**EXERCISE REQUIREMENTS:**
Quote the entries below from the line with "LCD1 pin SCL: none -> A11" through the line with "IMU pin INT: RX -> D3", both ends included, and only those lines.

**AVAILABLE RECORDS:**
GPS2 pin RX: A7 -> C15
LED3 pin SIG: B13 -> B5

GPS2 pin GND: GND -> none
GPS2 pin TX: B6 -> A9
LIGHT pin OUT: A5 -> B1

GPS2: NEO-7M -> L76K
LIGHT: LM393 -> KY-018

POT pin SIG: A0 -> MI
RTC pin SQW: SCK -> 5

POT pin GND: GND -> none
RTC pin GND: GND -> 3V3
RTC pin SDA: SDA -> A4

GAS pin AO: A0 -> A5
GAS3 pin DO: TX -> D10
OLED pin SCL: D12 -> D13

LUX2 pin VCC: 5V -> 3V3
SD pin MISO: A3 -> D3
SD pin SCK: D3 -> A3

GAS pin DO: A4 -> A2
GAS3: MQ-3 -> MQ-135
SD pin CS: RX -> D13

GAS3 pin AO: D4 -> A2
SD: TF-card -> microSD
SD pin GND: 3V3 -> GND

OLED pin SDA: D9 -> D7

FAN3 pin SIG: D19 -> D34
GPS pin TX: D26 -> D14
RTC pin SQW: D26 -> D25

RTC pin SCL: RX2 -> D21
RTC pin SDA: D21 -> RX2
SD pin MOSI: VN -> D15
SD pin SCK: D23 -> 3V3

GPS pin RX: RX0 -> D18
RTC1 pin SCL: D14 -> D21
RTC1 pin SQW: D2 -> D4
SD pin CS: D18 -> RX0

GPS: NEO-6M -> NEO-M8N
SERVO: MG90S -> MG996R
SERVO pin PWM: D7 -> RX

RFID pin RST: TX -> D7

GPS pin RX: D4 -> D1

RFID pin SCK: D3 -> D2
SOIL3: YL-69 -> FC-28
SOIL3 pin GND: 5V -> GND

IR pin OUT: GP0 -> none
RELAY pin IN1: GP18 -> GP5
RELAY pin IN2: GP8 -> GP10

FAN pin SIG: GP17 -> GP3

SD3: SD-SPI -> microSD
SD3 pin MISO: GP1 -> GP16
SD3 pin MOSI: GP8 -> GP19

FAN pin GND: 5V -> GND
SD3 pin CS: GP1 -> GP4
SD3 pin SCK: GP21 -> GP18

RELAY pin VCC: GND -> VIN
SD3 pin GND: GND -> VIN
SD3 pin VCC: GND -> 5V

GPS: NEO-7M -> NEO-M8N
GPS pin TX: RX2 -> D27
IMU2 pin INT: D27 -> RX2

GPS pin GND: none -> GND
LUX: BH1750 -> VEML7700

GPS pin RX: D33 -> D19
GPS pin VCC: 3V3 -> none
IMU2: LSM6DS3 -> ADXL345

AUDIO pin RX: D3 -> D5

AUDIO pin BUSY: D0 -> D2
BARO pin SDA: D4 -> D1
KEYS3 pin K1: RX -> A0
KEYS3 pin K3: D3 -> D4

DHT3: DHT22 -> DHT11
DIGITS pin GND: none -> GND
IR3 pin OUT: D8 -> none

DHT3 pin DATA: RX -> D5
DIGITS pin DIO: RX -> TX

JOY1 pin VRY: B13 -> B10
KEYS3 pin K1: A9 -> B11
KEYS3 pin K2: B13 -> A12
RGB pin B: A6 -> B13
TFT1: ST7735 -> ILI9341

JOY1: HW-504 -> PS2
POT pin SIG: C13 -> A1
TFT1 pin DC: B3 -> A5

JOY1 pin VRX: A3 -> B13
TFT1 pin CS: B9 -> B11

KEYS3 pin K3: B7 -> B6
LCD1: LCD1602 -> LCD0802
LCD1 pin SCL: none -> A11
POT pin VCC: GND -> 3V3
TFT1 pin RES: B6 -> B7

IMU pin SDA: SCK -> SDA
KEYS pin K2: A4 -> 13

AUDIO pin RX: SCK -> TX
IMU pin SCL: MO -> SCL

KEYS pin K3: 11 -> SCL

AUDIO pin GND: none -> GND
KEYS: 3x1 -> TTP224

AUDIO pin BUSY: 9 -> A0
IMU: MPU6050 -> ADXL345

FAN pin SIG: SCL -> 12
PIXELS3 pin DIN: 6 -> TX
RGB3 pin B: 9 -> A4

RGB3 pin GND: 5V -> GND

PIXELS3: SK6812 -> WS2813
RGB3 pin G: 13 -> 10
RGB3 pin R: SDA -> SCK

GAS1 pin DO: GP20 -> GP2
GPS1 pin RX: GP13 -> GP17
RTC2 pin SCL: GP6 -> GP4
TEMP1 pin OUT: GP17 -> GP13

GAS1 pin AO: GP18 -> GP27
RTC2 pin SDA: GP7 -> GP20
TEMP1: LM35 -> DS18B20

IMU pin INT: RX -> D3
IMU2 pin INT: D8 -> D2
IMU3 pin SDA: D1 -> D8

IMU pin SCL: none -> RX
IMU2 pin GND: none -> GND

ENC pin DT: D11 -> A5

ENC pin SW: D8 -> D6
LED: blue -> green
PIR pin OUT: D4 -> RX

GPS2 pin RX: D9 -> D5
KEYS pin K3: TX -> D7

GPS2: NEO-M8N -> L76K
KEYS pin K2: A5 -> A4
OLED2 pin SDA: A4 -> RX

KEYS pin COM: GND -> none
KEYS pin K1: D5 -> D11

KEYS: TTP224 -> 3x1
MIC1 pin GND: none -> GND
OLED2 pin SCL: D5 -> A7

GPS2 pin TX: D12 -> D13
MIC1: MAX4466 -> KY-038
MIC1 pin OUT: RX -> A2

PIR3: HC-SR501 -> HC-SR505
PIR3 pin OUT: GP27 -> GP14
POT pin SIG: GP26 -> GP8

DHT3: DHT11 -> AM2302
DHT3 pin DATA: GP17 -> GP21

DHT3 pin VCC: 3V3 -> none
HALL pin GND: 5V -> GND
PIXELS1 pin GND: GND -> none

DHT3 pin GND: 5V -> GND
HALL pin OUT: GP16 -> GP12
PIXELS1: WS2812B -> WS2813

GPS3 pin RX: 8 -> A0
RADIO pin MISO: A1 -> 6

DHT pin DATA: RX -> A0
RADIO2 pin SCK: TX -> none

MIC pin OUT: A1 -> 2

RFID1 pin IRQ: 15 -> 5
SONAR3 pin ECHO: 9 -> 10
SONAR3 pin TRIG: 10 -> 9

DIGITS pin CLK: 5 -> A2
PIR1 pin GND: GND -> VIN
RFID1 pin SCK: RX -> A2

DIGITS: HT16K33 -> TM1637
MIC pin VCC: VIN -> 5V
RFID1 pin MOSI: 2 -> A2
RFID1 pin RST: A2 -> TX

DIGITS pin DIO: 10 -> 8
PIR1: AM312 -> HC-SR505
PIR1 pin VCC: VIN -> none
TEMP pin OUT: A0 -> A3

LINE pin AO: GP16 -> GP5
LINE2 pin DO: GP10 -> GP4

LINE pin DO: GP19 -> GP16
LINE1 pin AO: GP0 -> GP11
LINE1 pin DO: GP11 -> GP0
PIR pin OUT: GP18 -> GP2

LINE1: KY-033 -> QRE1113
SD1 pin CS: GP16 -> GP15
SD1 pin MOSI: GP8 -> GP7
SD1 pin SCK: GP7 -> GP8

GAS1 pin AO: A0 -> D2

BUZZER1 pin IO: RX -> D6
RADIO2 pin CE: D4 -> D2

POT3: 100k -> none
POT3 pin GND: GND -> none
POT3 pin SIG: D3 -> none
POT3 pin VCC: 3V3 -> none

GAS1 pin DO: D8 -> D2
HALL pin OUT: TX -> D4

**SOLUTION FOR THIS PROBLEM:**
LCD1 pin SCL: none -> A11
POT pin VCC: GND -> 3V3
TFT1 pin RES: B6 -> B7

IMU pin SDA: SCK -> SDA
KEYS pin K2: A4 -> 13

AUDIO pin RX: SCK -> TX
IMU pin SCL: MO -> SCL

KEYS pin K3: 11 -> SCL

AUDIO pin GND: none -> GND
KEYS: 3x1 -> TTP224

AUDIO pin BUSY: 9 -> A0
IMU: MPU6050 -> ADXL345

FAN pin SIG: SCL -> 12
PIXELS3 pin DIN: 6 -> TX
RGB3 pin B: 9 -> A4

RGB3 pin GND: 5V -> GND

PIXELS3: SK6812 -> WS2813
RGB3 pin G: 13 -> 10
RGB3 pin R: SDA -> SCK

GAS1 pin DO: GP20 -> GP2
GPS1 pin RX: GP13 -> GP17
RTC2 pin SCL: GP6 -> GP4
TEMP1 pin OUT: GP17 -> GP13

GAS1 pin AO: GP18 -> GP27
RTC2 pin SDA: GP7 -> GP20
TEMP1: LM35 -> DS18B20

IMU pin INT: RX -> D3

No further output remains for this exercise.